• [Problem to work on]:
Using the entries that follow, please report how many lines contain the word "first", with no other words.

(Information supplied begins)

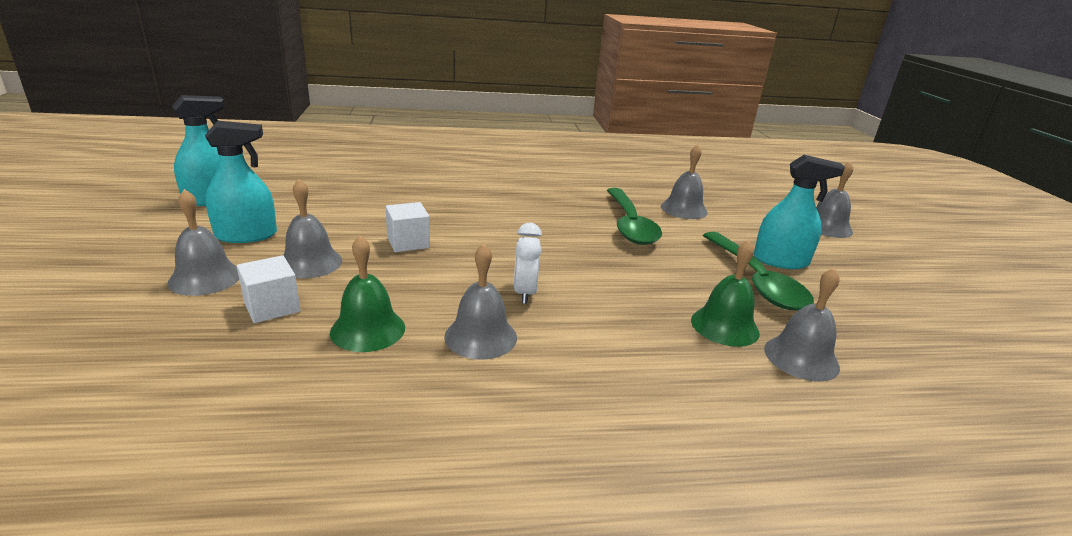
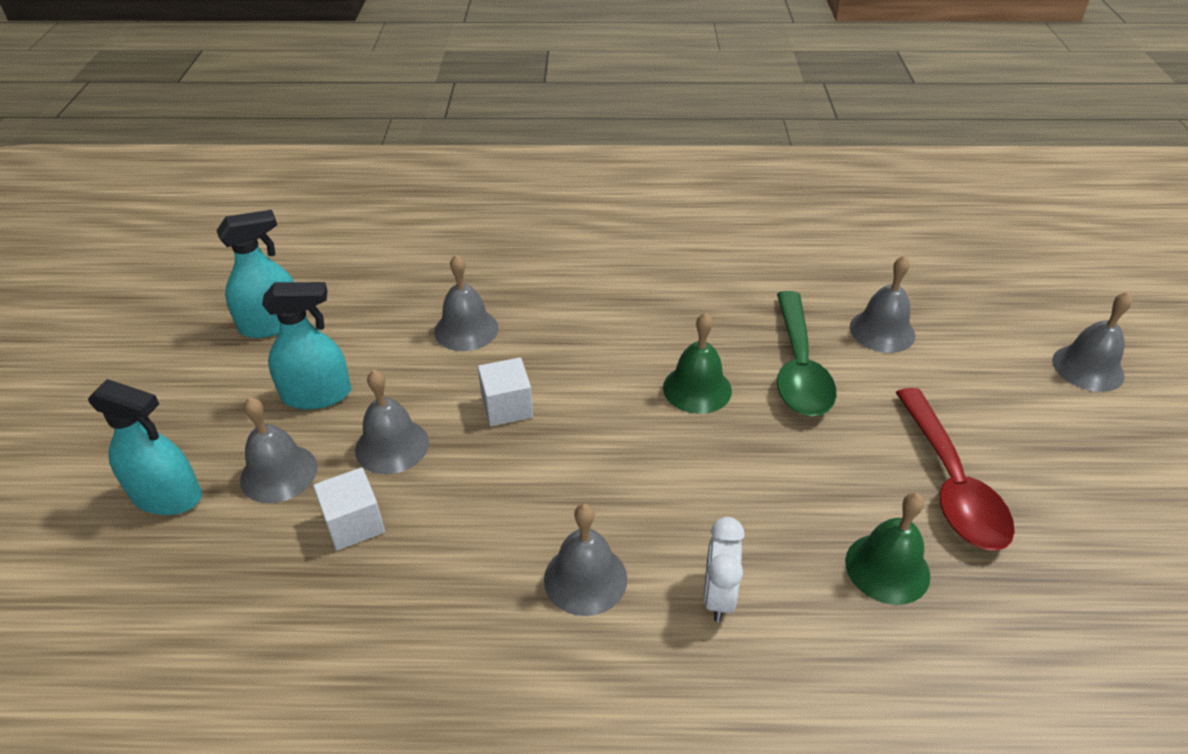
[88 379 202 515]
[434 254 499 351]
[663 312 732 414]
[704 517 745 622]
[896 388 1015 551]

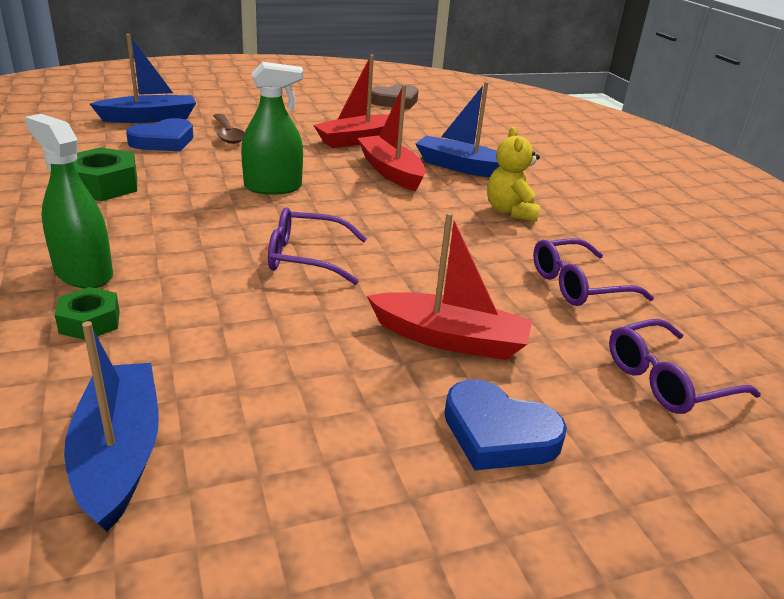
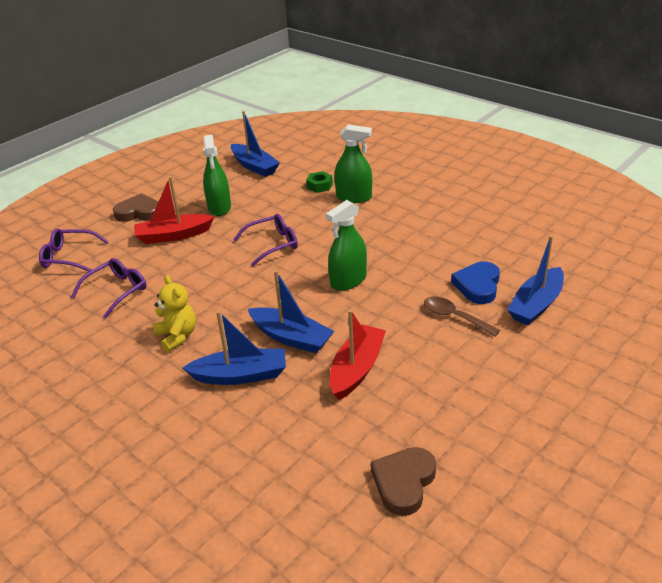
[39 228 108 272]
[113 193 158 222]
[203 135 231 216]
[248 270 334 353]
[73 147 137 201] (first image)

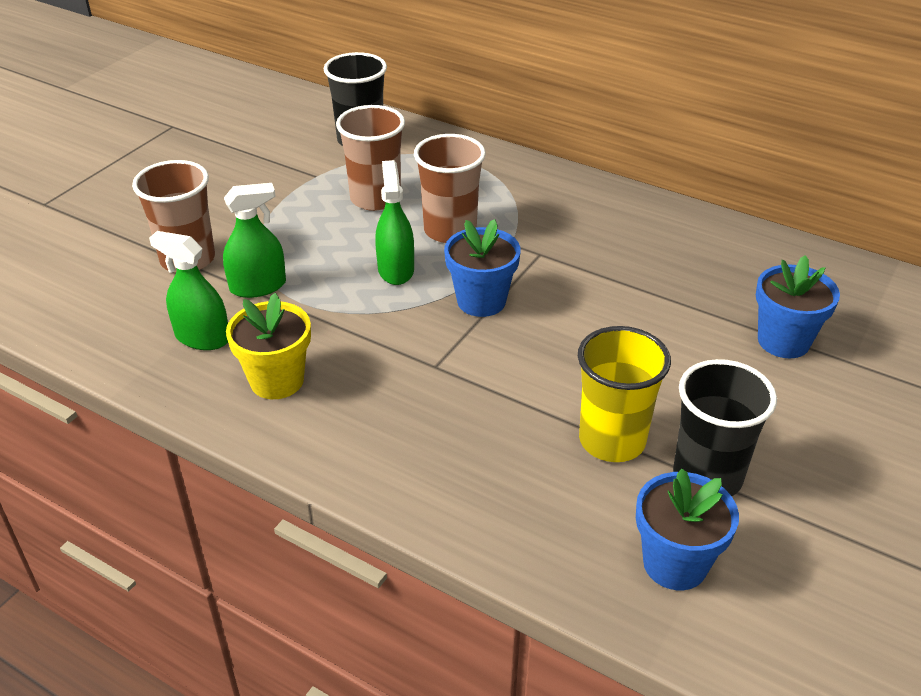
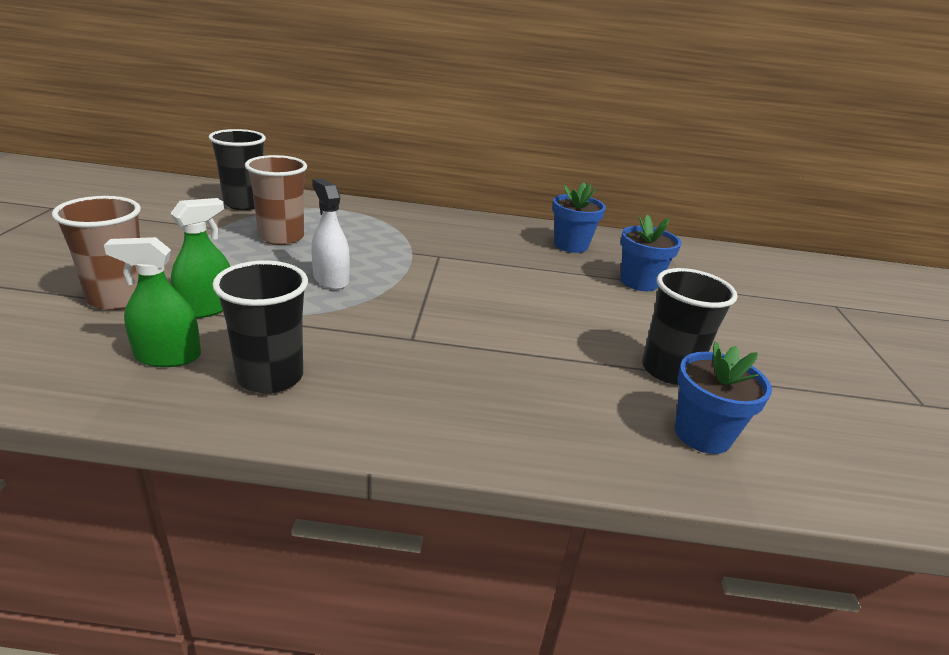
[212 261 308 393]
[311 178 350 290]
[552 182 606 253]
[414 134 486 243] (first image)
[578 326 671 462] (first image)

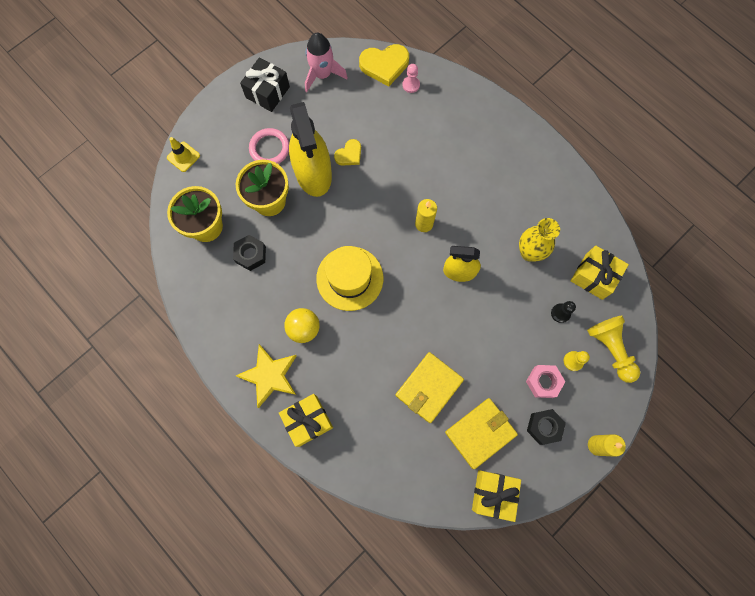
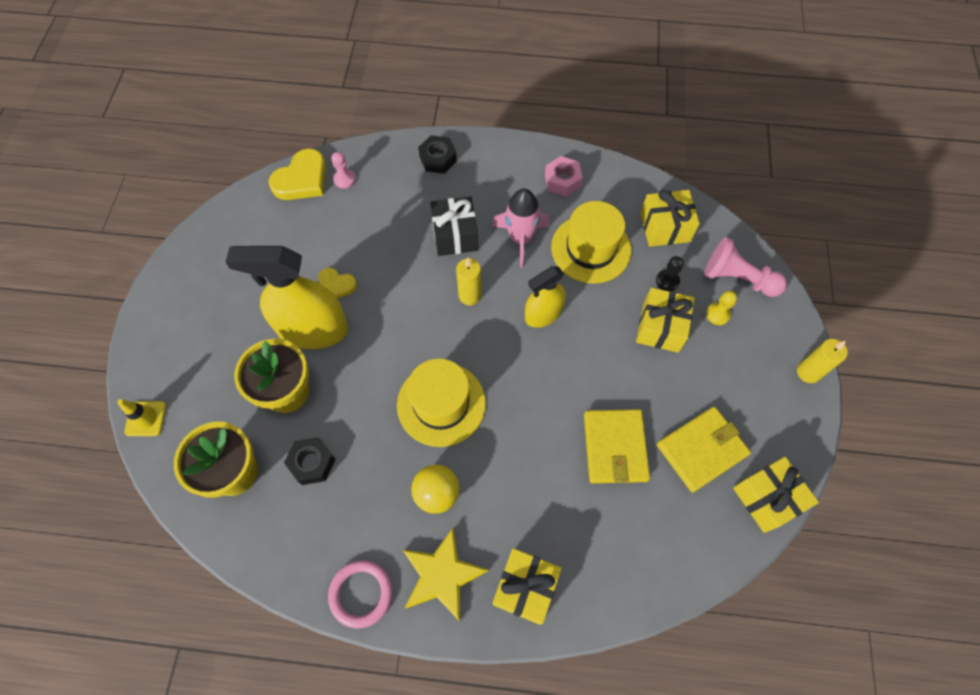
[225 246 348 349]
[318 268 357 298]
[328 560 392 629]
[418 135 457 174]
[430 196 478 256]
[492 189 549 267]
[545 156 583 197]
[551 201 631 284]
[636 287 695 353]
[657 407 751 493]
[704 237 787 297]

(Information supplied ends)

• [Answer for the task]:
3